SOURCE MATERIAL
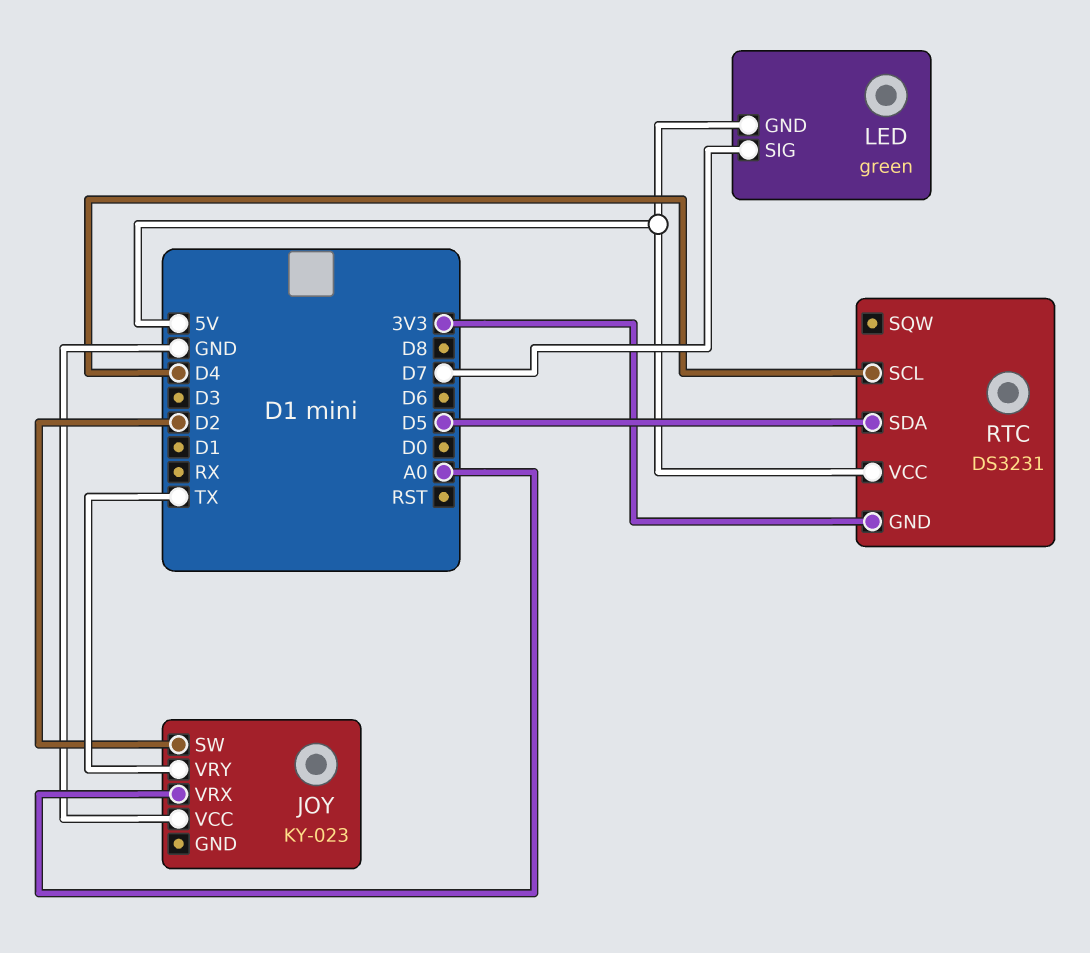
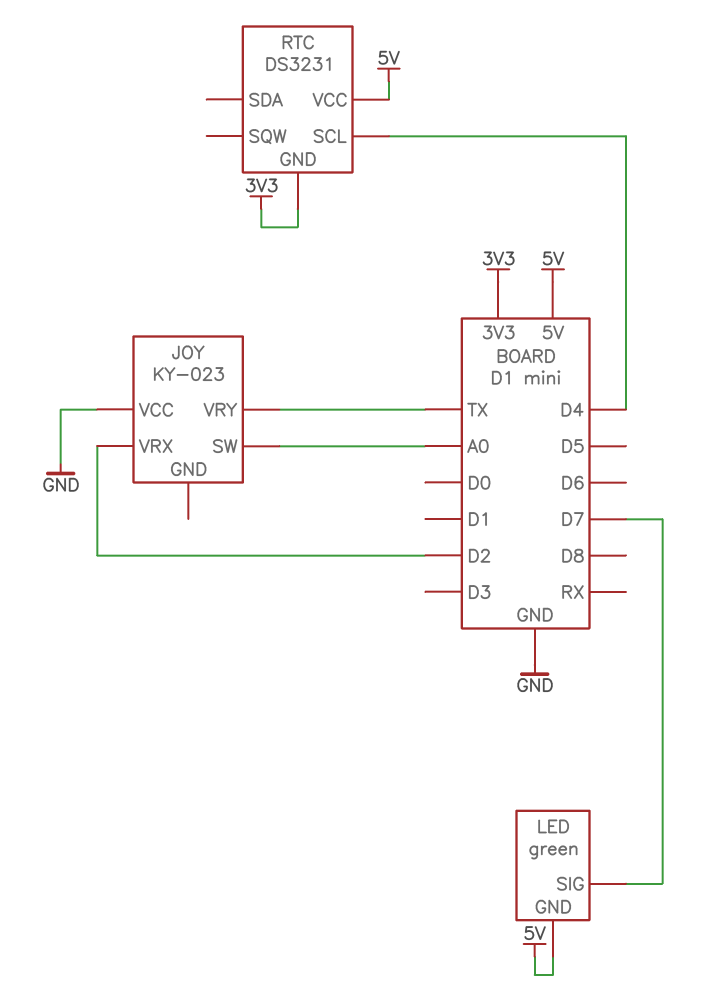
JOY pin SW: D2 -> A0
JOY pin VRX: A0 -> D2
RTC pin SDA: D5 -> none

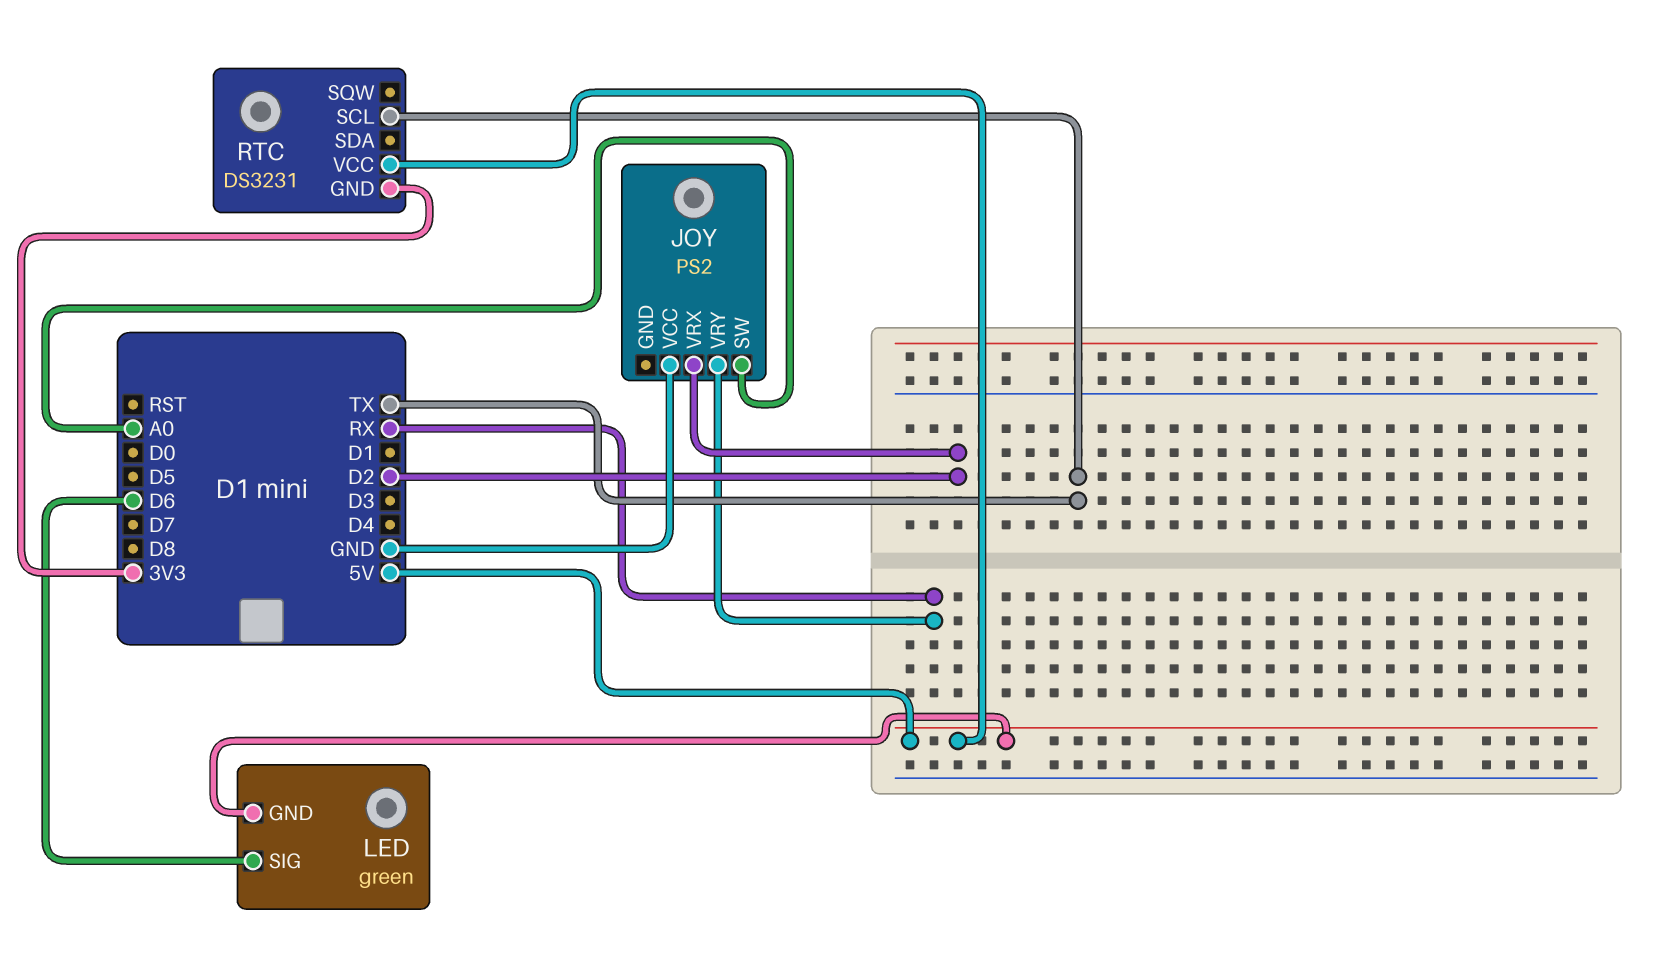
JOY: KY-023 -> PS2
JOY pin VRY: TX -> RX
LED pin SIG: D7 -> D6
RTC pin SCL: D4 -> TX

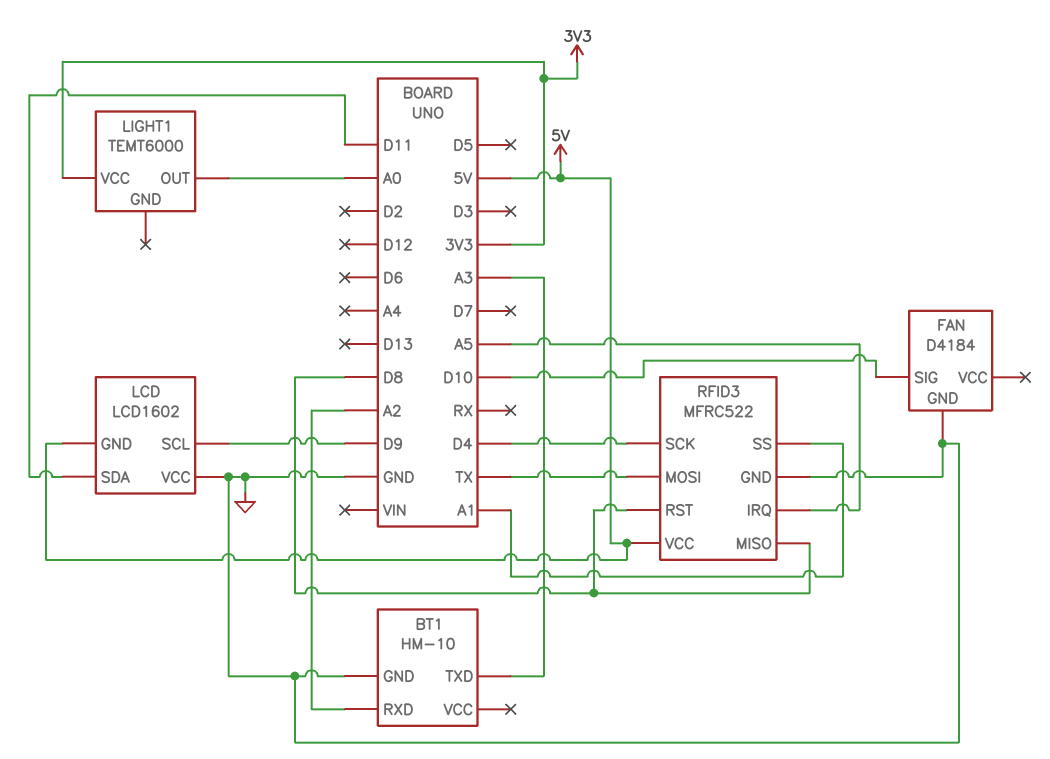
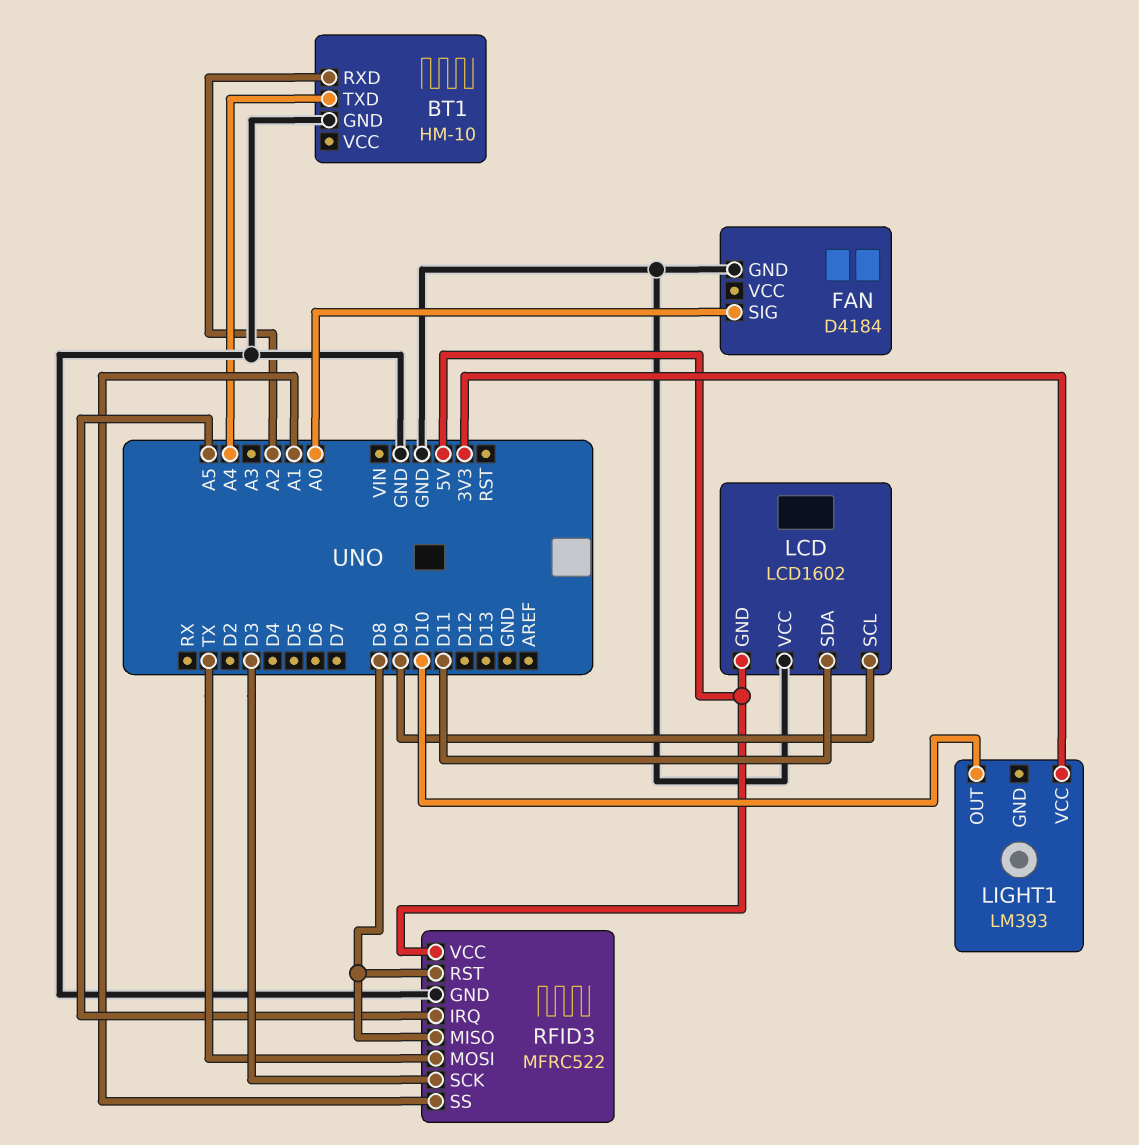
BT1 pin TXD: A3 -> A4
FAN pin SIG: D10 -> A0
LIGHT1: TEMT6000 -> LM393
LIGHT1 pin OUT: A0 -> D10
RFID3 pin SCK: D4 -> D3

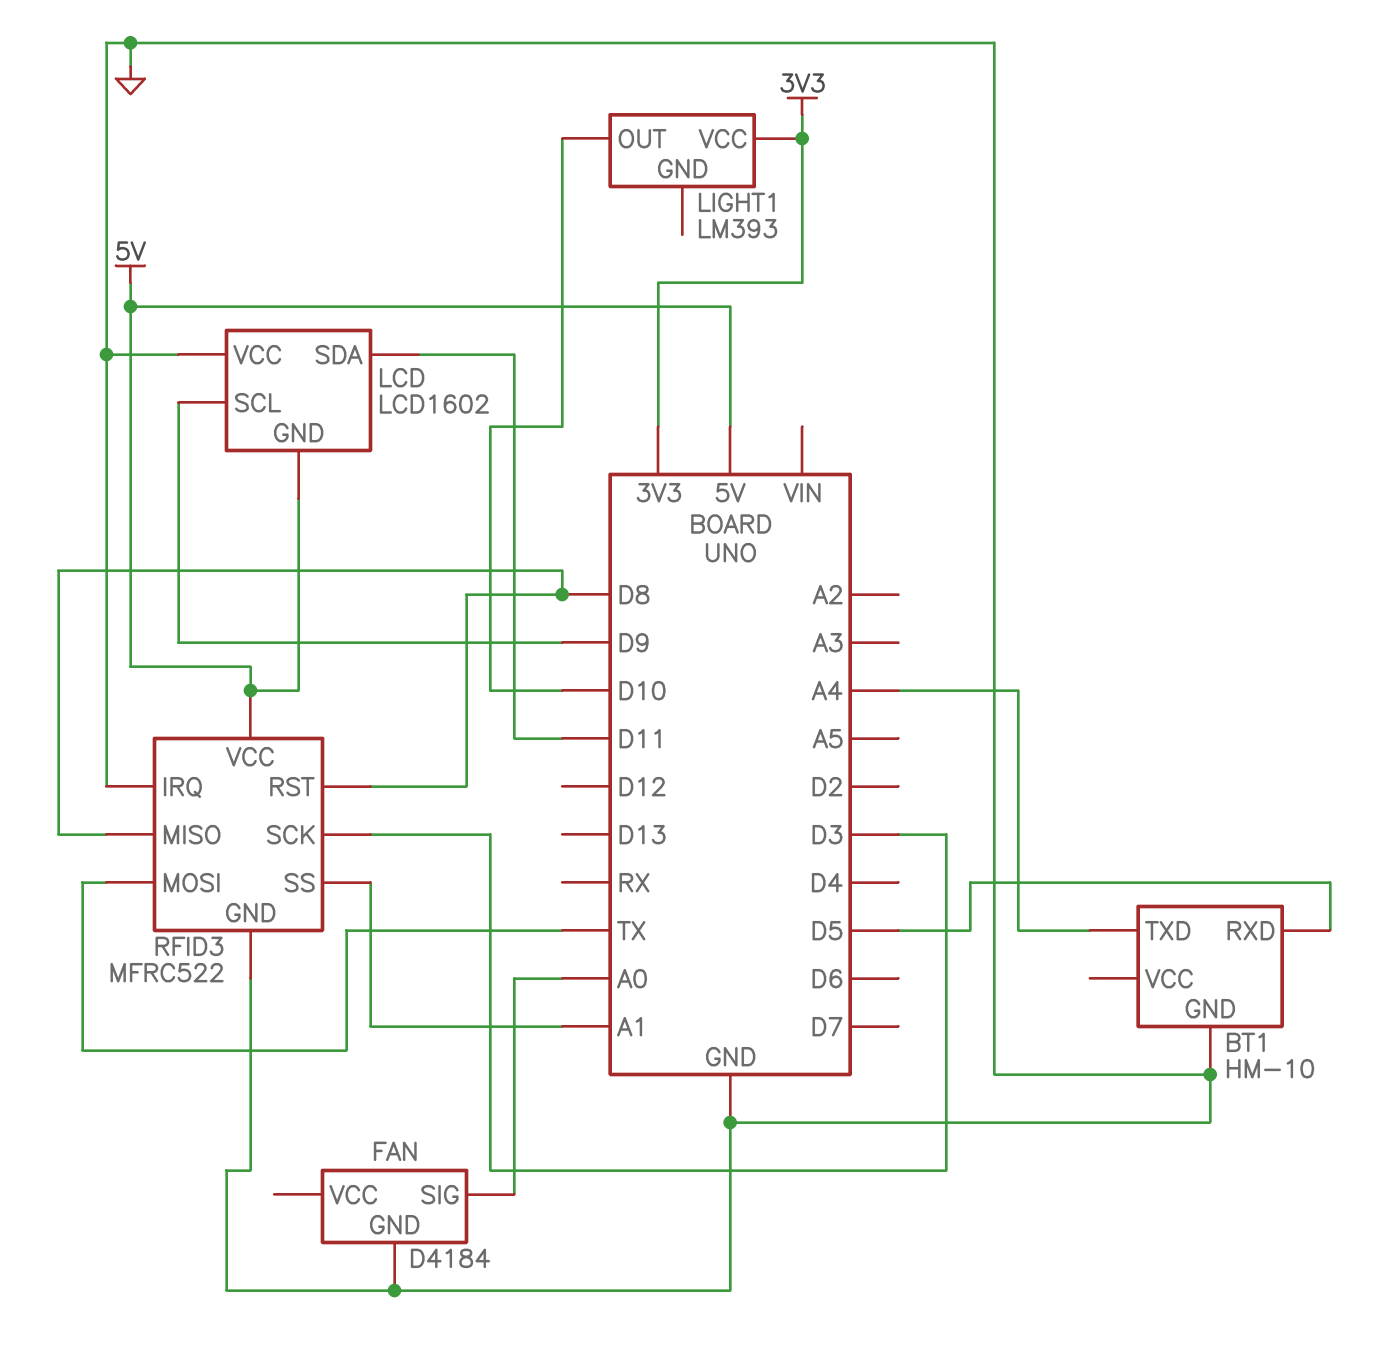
BT1 pin RXD: A2 -> D5
RFID3 pin IRQ: A5 -> GND

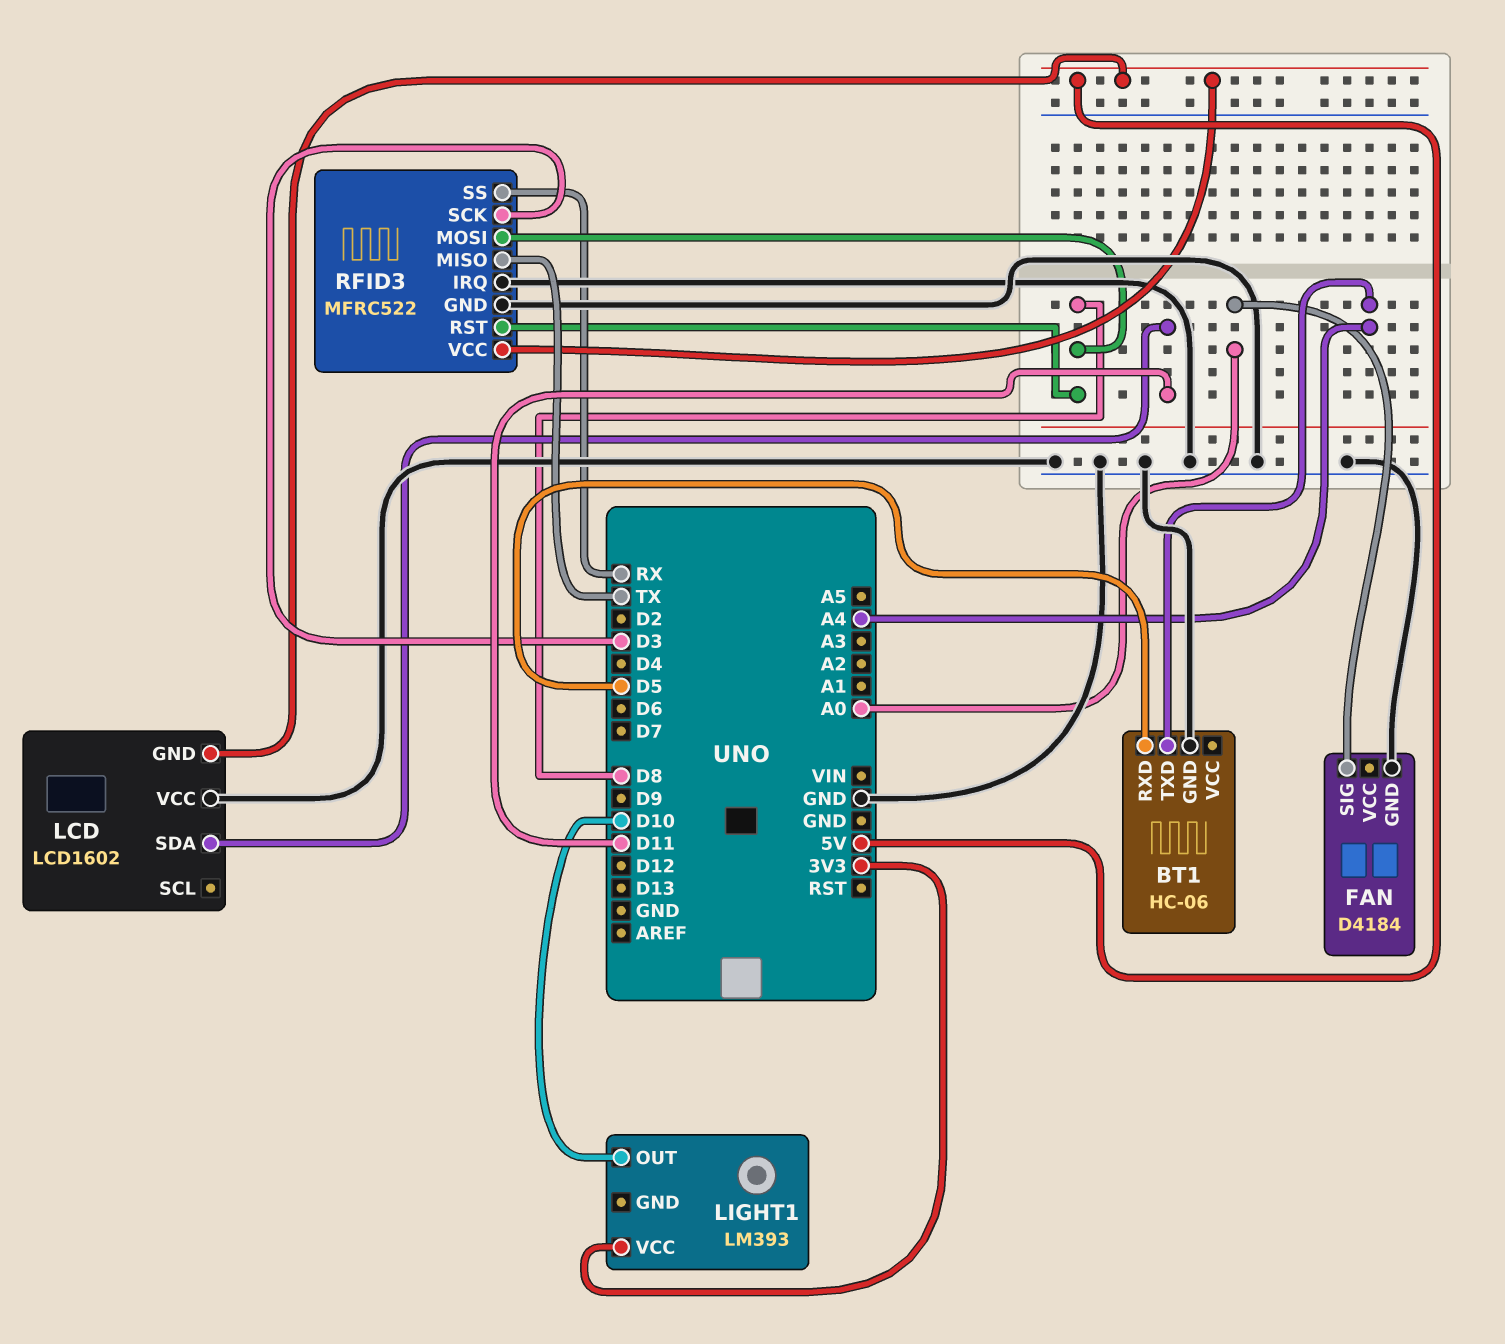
BT1: HM-10 -> HC-06
LCD pin SCL: D9 -> none
RFID3 pin MISO: D8 -> TX
RFID3 pin MOSI: TX -> D8
RFID3 pin SS: A1 -> RX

WHAT IS EXPECTED
Retype all records exactly as shown above, images excluded.

SOLUTION
JOY pin SW: D2 -> A0
JOY pin VRX: A0 -> D2
RTC pin SDA: D5 -> none

JOY: KY-023 -> PS2
JOY pin VRY: TX -> RX
LED pin SIG: D7 -> D6
RTC pin SCL: D4 -> TX

BT1 pin TXD: A3 -> A4
FAN pin SIG: D10 -> A0
LIGHT1: TEMT6000 -> LM393
LIGHT1 pin OUT: A0 -> D10
RFID3 pin SCK: D4 -> D3

BT1 pin RXD: A2 -> D5
RFID3 pin IRQ: A5 -> GND

BT1: HM-10 -> HC-06
LCD pin SCL: D9 -> none
RFID3 pin MISO: D8 -> TX
RFID3 pin MOSI: TX -> D8
RFID3 pin SS: A1 -> RX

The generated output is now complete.